• **Task item**
All that should be output is the block of lines below from the line with "C206: none -> 6.8uF (plus GND, minus NET8)" to the line with "R202: 22k (GND, NET2) -> 5.6k (GND, NET2)", both included, exactly as written.

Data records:
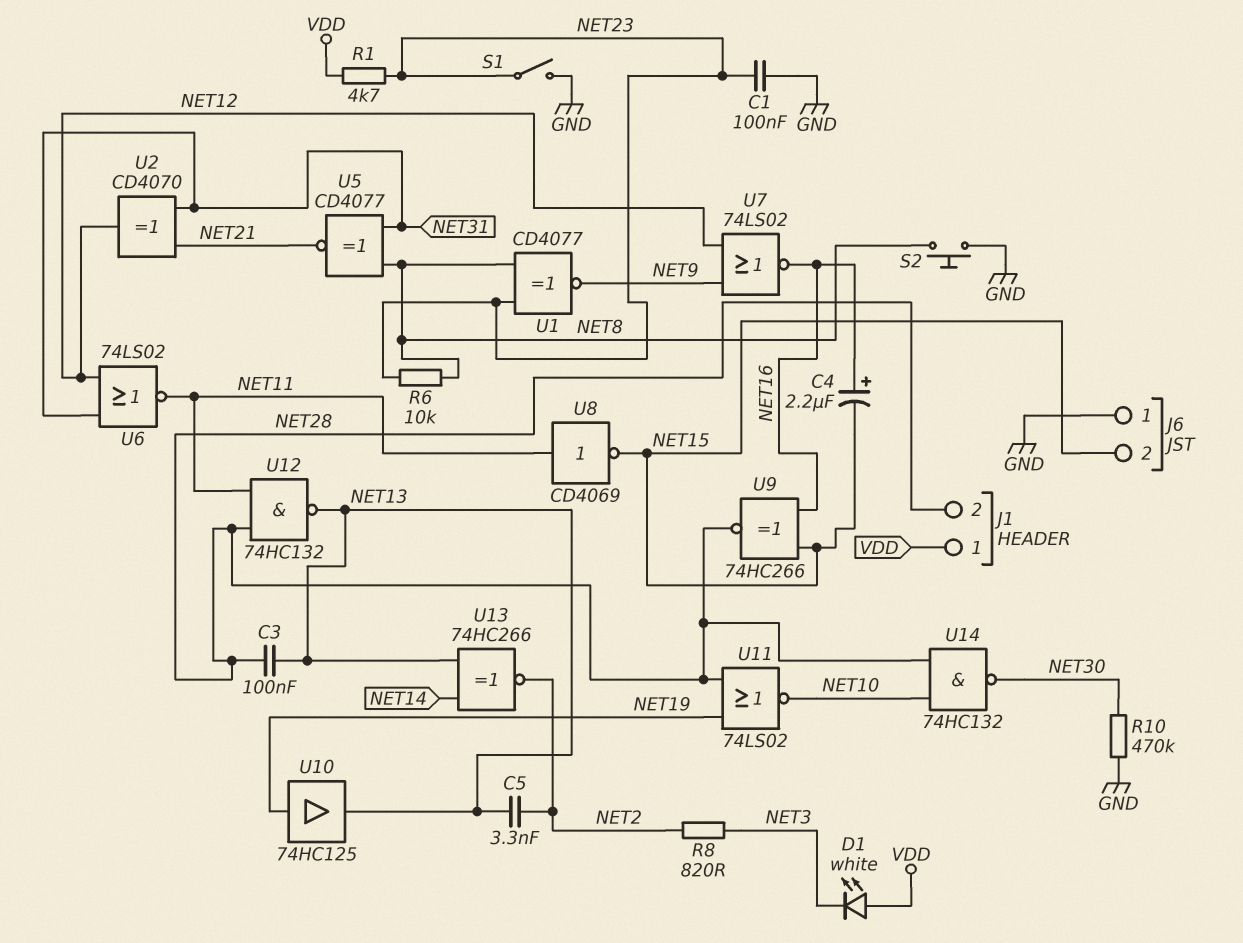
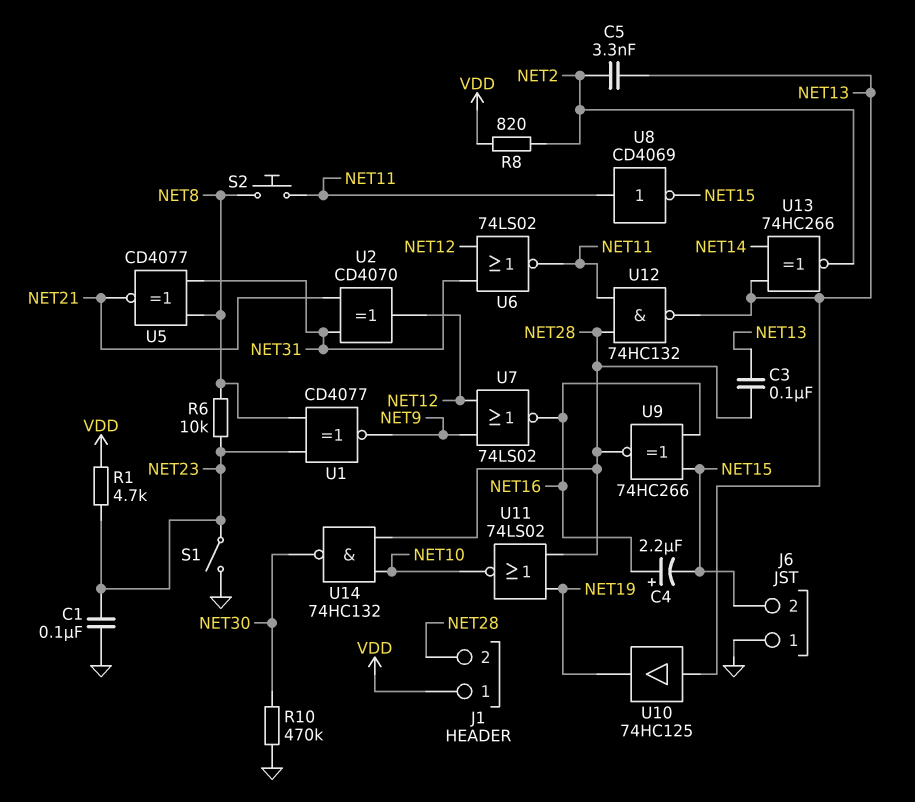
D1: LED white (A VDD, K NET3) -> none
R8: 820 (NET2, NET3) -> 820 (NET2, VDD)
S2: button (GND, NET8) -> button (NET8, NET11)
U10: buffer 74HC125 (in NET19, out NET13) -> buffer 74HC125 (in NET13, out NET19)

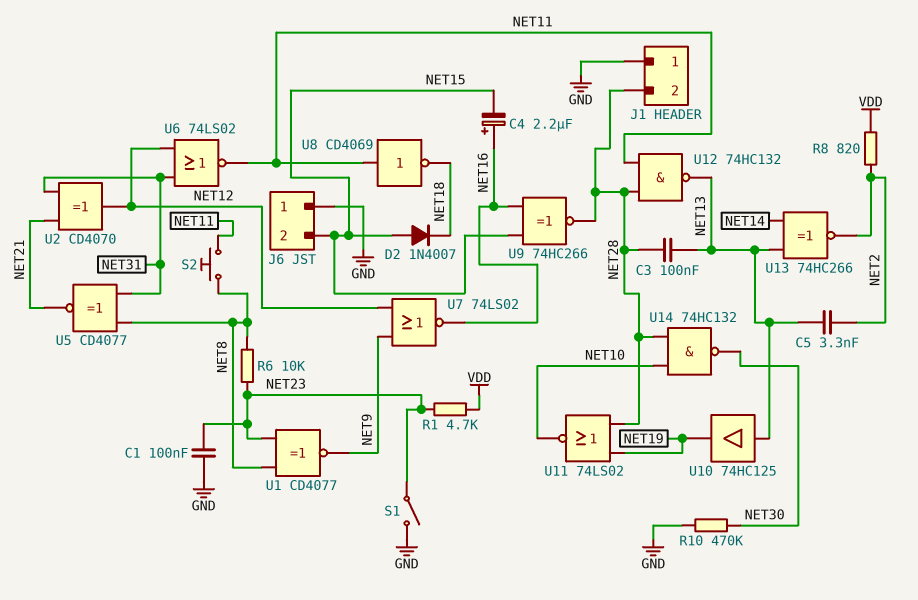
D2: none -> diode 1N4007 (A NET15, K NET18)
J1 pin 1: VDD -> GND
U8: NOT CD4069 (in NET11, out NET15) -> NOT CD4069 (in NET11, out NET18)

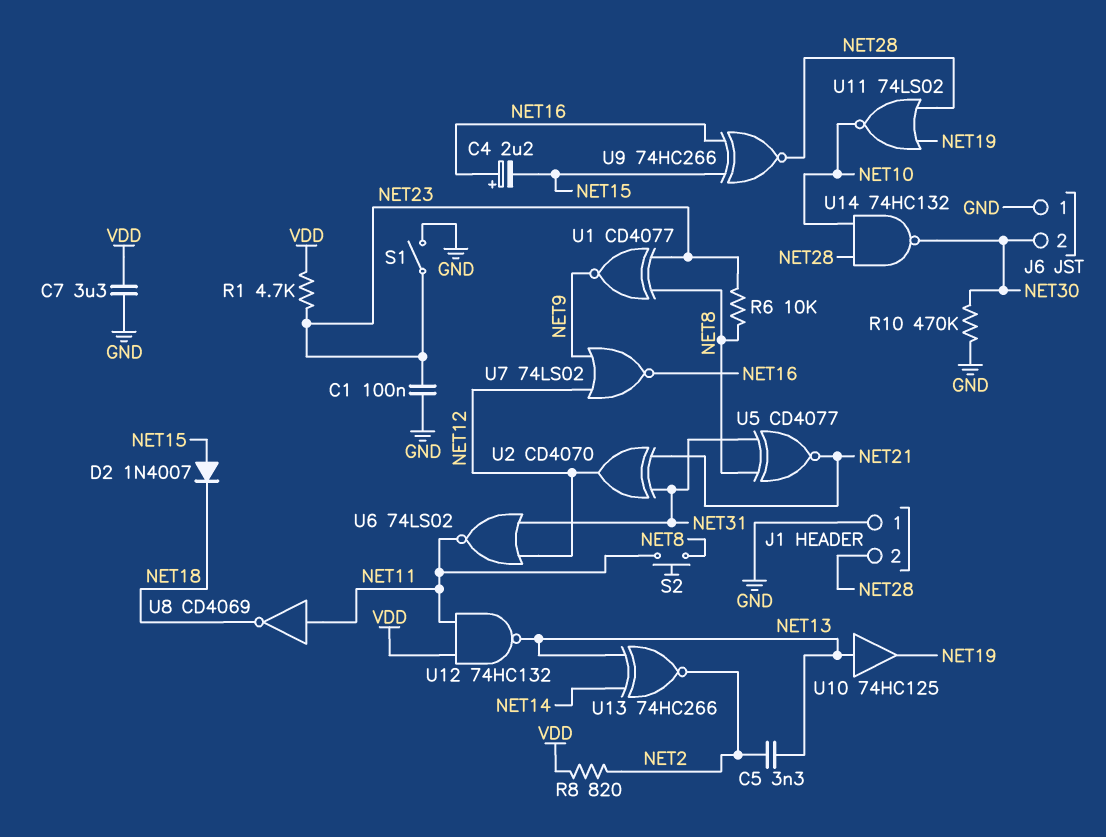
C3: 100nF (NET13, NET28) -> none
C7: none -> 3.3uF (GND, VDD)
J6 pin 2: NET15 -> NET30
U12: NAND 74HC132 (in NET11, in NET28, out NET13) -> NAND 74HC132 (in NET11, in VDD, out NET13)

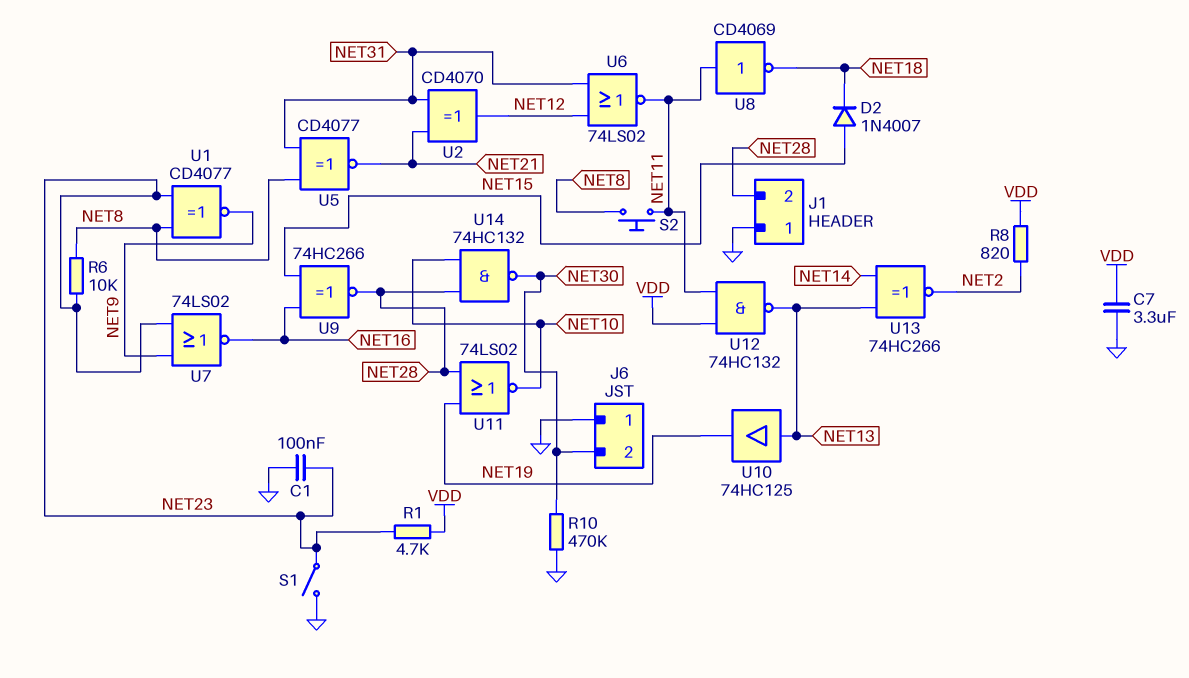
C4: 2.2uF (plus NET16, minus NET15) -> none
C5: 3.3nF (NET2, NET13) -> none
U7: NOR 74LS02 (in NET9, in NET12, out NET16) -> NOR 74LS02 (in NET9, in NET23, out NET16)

---

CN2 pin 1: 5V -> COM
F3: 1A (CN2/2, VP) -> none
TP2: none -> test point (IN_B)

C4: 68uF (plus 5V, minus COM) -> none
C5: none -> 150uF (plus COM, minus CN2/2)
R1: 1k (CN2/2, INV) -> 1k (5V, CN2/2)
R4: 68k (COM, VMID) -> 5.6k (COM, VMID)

...

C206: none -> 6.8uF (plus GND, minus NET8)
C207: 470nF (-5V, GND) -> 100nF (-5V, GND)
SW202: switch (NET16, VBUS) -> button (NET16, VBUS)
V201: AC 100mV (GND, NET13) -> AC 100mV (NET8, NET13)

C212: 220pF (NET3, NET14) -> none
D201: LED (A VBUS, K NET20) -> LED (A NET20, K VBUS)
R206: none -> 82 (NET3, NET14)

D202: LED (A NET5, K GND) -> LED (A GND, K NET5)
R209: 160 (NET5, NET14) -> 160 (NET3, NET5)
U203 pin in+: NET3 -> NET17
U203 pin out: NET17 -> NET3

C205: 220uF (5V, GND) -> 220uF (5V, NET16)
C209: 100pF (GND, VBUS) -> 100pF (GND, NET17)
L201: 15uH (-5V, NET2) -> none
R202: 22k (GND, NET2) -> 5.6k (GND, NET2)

• **Output below**
C206: none -> 6.8uF (plus GND, minus NET8)
C207: 470nF (-5V, GND) -> 100nF (-5V, GND)
SW202: switch (NET16, VBUS) -> button (NET16, VBUS)
V201: AC 100mV (GND, NET13) -> AC 100mV (NET8, NET13)

C212: 220pF (NET3, NET14) -> none
D201: LED (A VBUS, K NET20) -> LED (A NET20, K VBUS)
R206: none -> 82 (NET3, NET14)

D202: LED (A NET5, K GND) -> LED (A GND, K NET5)
R209: 160 (NET5, NET14) -> 160 (NET3, NET5)
U203 pin in+: NET3 -> NET17
U203 pin out: NET17 -> NET3

C205: 220uF (5V, GND) -> 220uF (5V, NET16)
C209: 100pF (GND, VBUS) -> 100pF (GND, NET17)
L201: 15uH (-5V, NET2) -> none
R202: 22k (GND, NET2) -> 5.6k (GND, NET2)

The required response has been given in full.